> About this task:
A faithful copy is needed of the lines below from the one with "cyan triangle: rotated 10 degrees clockwise" up to and including the one with "red star: moved"; set it down with no pictures and no other lines.

====

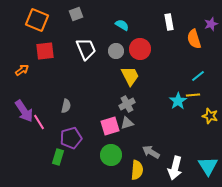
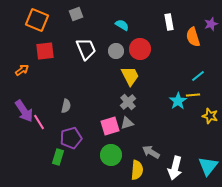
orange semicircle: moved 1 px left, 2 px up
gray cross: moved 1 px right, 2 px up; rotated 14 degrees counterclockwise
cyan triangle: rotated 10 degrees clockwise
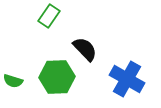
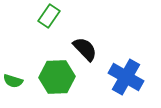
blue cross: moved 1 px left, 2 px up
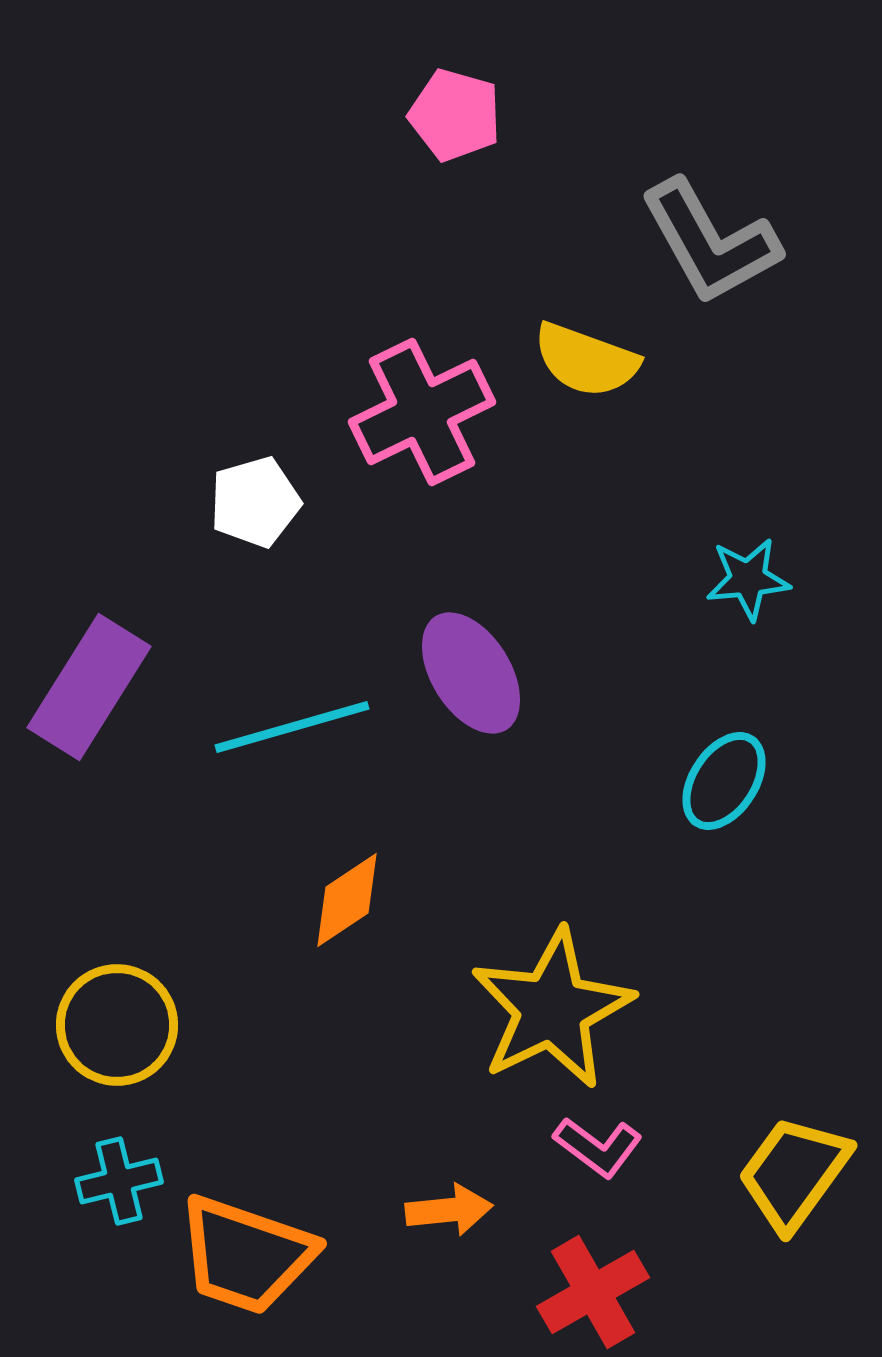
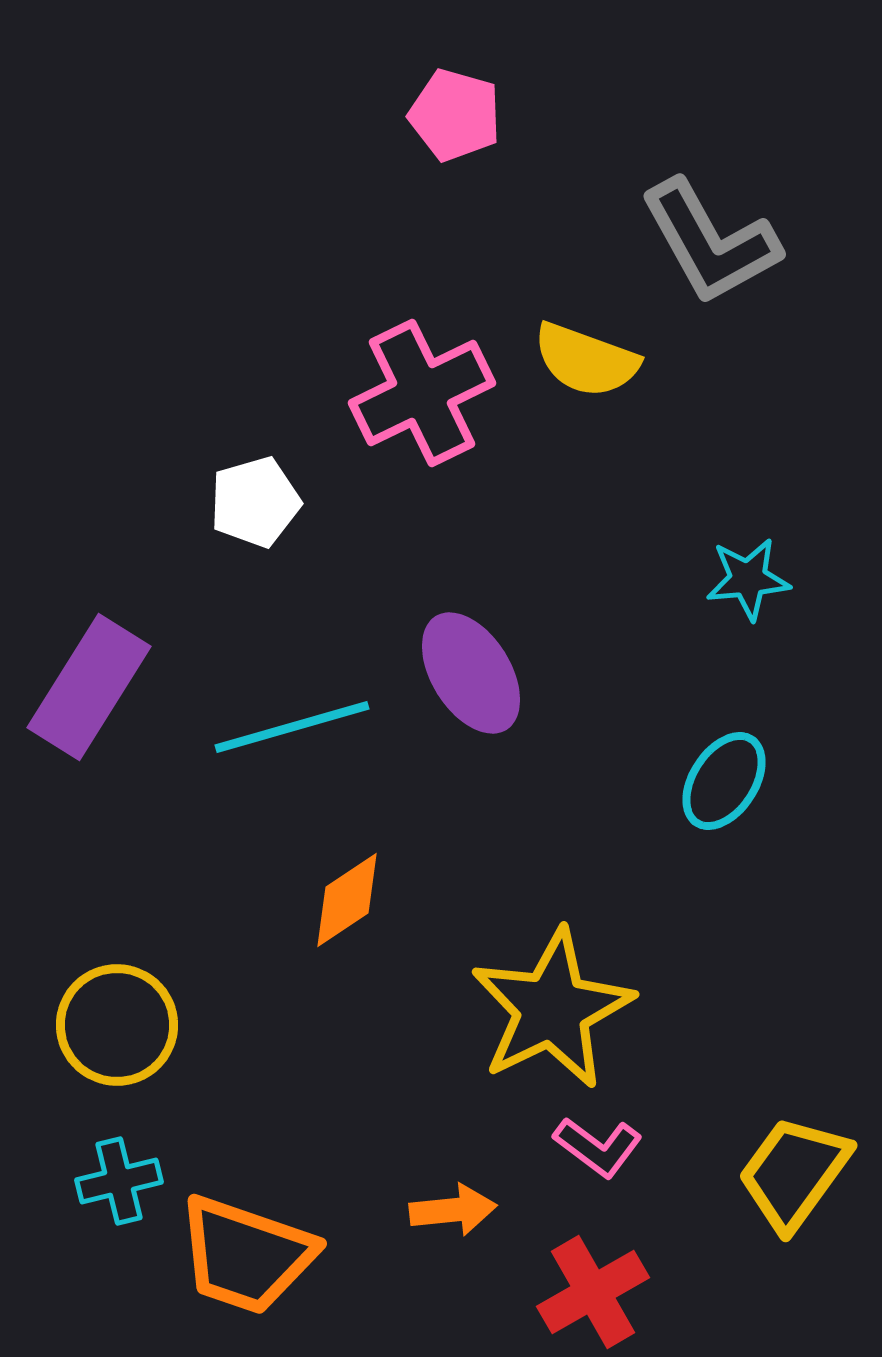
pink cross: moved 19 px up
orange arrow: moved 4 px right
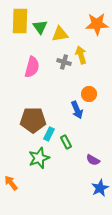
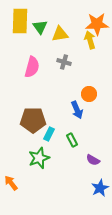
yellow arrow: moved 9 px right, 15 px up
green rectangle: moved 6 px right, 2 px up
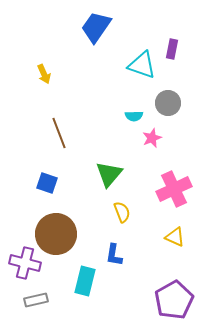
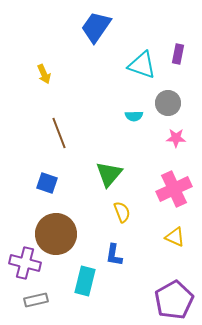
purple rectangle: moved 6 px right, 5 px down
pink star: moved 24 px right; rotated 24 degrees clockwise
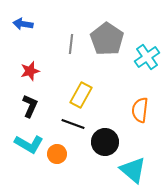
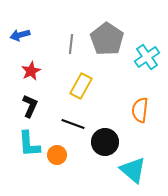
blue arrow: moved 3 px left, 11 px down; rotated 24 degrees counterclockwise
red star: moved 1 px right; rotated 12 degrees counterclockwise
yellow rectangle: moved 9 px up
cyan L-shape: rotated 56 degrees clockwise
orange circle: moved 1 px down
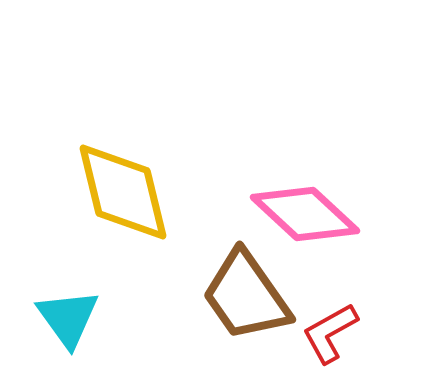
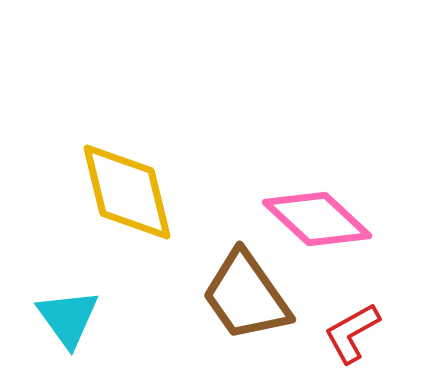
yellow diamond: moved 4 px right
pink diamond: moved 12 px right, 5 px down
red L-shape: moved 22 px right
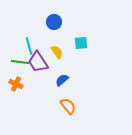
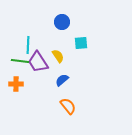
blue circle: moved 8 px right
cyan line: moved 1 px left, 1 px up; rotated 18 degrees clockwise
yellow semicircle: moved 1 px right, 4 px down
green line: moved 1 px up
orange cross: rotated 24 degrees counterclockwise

====

> Task answer:
cyan triangle: rotated 10 degrees clockwise
blue cross: moved 1 px left, 2 px up
pink cross: moved 19 px up
orange arrow: moved 4 px right
yellow arrow: moved 9 px right, 15 px up
green rectangle: moved 6 px right, 2 px up
purple rectangle: moved 6 px right, 5 px down
pink star: moved 24 px right; rotated 24 degrees clockwise
blue arrow: moved 3 px left, 11 px down; rotated 24 degrees counterclockwise
red star: moved 1 px right; rotated 12 degrees counterclockwise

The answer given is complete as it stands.